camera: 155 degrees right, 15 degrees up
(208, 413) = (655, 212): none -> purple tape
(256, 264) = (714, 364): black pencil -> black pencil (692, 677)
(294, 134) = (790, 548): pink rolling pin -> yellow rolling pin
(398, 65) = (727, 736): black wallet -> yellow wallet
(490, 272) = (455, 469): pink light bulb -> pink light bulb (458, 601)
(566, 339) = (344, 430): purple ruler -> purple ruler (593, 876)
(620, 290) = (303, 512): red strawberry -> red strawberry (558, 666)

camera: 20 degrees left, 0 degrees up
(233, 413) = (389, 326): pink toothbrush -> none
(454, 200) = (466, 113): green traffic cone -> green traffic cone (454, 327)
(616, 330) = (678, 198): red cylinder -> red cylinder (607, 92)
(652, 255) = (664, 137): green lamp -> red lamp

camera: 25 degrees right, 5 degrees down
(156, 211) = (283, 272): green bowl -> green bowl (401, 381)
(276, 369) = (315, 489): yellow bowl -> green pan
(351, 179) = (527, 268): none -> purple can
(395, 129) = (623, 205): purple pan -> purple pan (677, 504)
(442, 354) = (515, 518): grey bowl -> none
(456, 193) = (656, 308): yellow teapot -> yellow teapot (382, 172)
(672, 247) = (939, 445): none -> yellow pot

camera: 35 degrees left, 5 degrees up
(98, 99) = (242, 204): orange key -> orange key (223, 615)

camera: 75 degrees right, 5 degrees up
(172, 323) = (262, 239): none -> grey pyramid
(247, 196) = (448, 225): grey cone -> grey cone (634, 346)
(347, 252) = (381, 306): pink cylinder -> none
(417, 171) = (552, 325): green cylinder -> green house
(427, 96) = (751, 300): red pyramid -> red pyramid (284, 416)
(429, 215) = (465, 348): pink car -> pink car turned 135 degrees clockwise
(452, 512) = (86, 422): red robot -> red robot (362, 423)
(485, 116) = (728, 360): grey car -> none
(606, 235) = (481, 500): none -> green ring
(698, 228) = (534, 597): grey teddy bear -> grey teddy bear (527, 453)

Task objective: Every line in the data that holds the string "bowl" should be copied.

Result for this exercise:
(156, 211) = (283, 272): green bowl -> green bowl (401, 381)
(276, 369) = (315, 489): yellow bowl -> green pan
(442, 354) = (515, 518): grey bowl -> none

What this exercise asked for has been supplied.